▶ **WHAT IS BEING ASKED**
Below is a set of entries. Reproduce exactly the lines from the one containing "none -> cyan brick L8:L9 level 1" through the end, both included.

▶ **DATA PROVIDED**

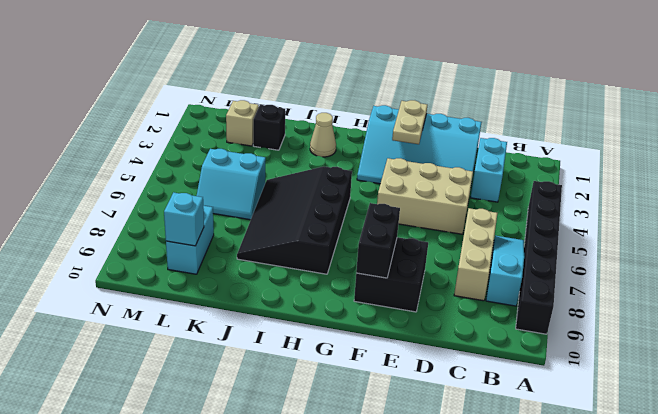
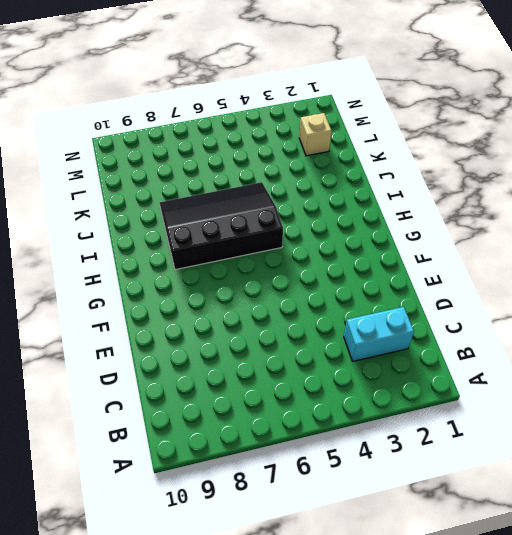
none -> black brick A4:A9 level 1
none -> cyan slope B6:B8 level 1 top 8
none -> tan brick C6:C8 level 1

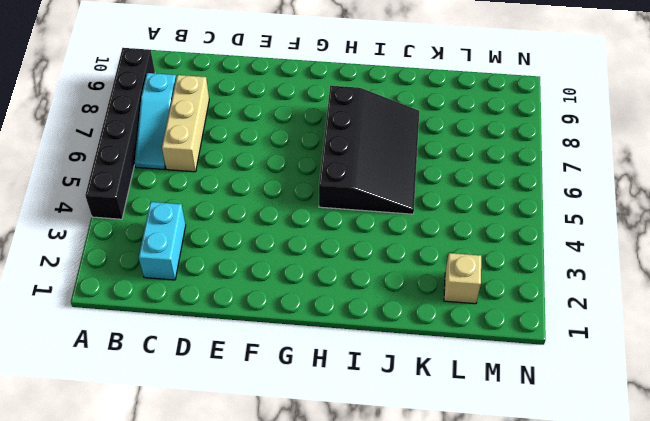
none -> cyan slope D1:G3 level 1 top 1
none -> tan brick D4:F5 level 1
none -> black brick E8:F9 level 1

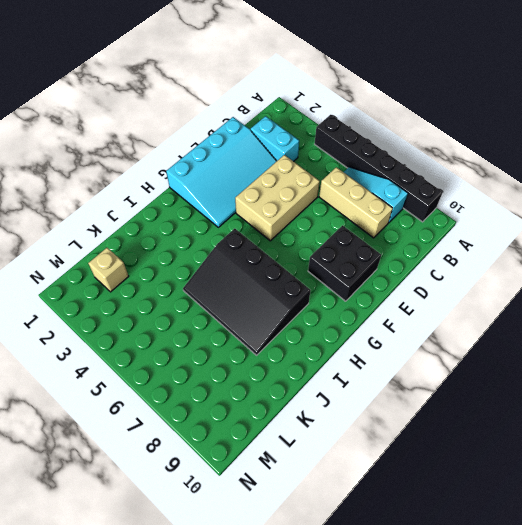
none -> tan cone I2 level 1
none -> black brick K2 level 1
none -> cyan slope K5:L6 level 1 top 5

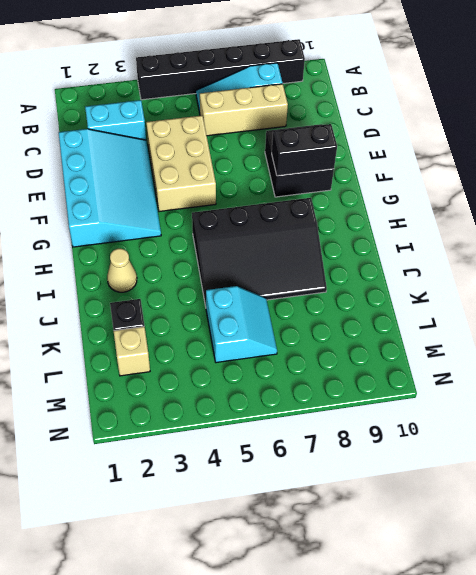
none -> cyan brick L8:L9 level 1
none -> tan plate F1:F2 level 2
none -> cyan brick L9 level 2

▶ **ANSWER FOR THE TASK**
none -> cyan brick L8:L9 level 1
none -> tan plate F1:F2 level 2
none -> cyan brick L9 level 2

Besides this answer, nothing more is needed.